> [EXERCISE MATERIAL]:
======

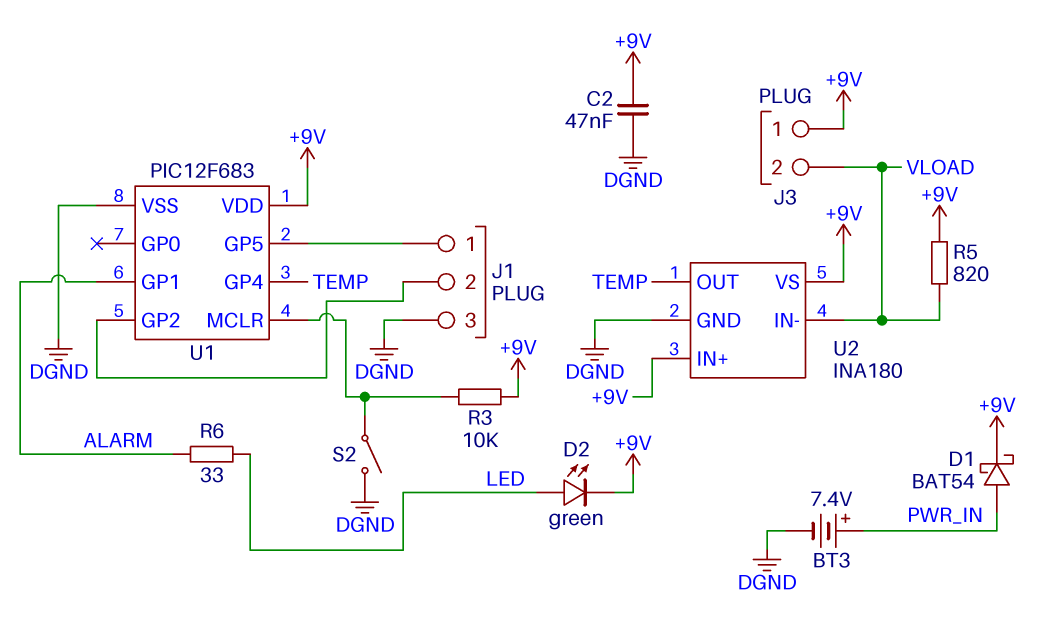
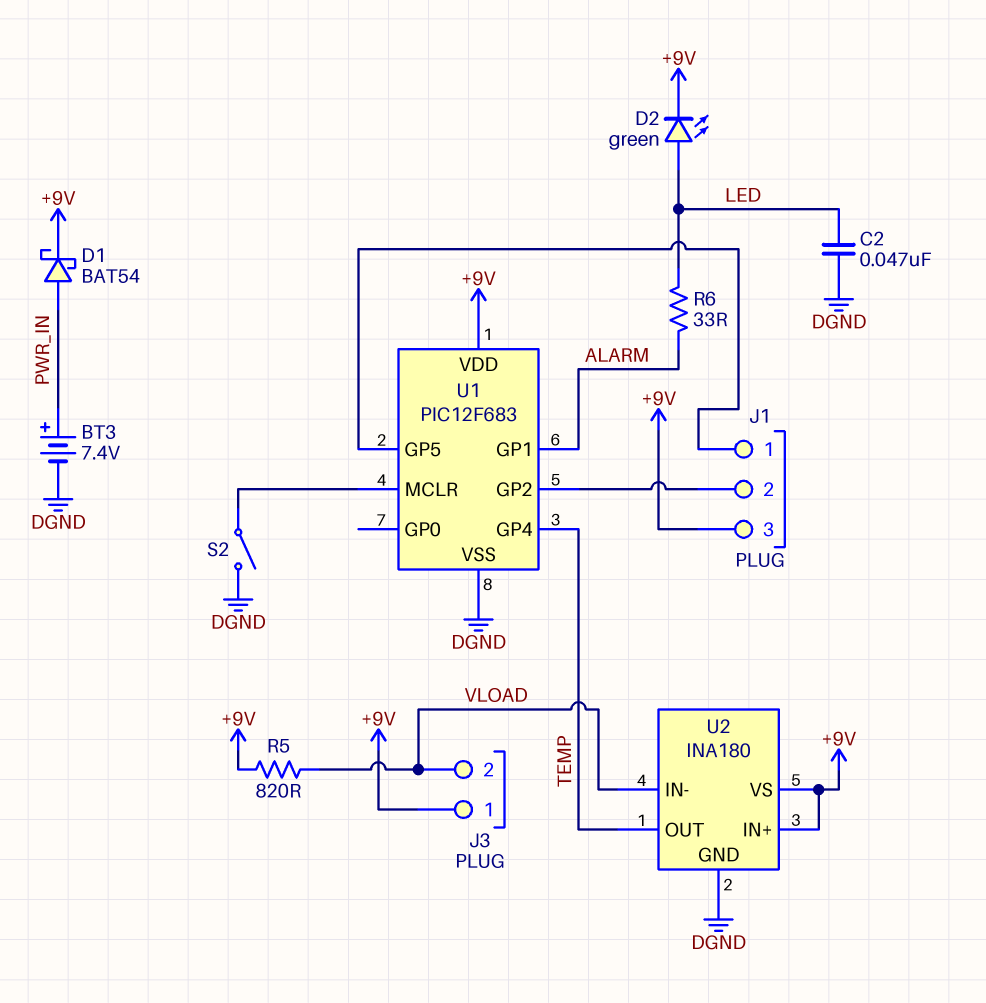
C2: 47nF (+9V, DGND) -> 47nF (DGND, LED)
J1 pin 3: DGND -> +9V
R3: 10k (+9V, U1/MCLR) -> none

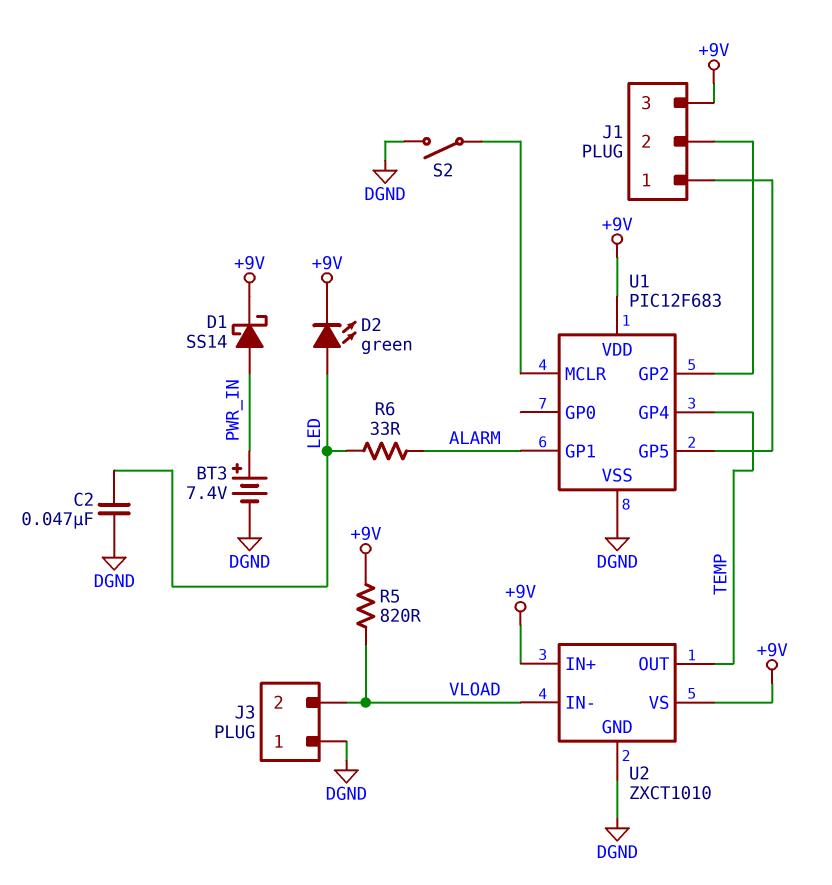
D1: schottky BAT54 (A PWR_IN, K +9V) -> schottky SS14 (A PWR_IN, K +9V)
J3 pin 1: +9V -> DGND
U2: INA180 -> ZXCT1010

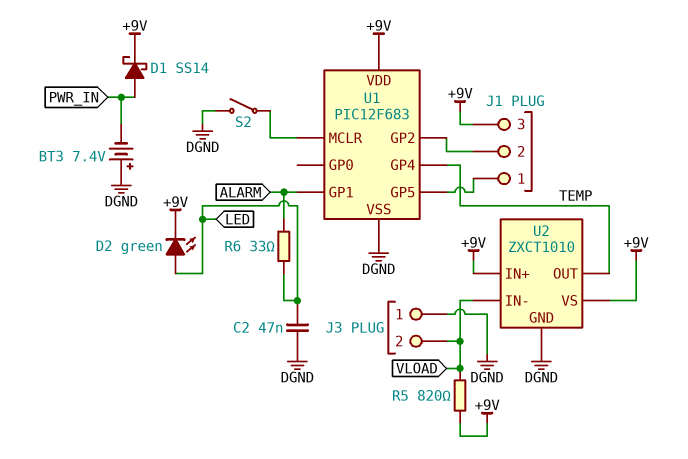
BT3: 7.4V (plus PWR_IN, minus DGND) -> 7.4V (plus DGND, minus PWR_IN)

======

> [EXERCISE INSTRUCTIONS]: Each line in the listing where the word "DGND" is found is to be copied.

> [EXERCISE RESULT]:
C2: 47nF (+9V, DGND) -> 47nF (DGND, LED)
J1 pin 3: DGND -> +9V
J3 pin 1: +9V -> DGND
BT3: 7.4V (plus PWR_IN, minus DGND) -> 7.4V (plus DGND, minus PWR_IN)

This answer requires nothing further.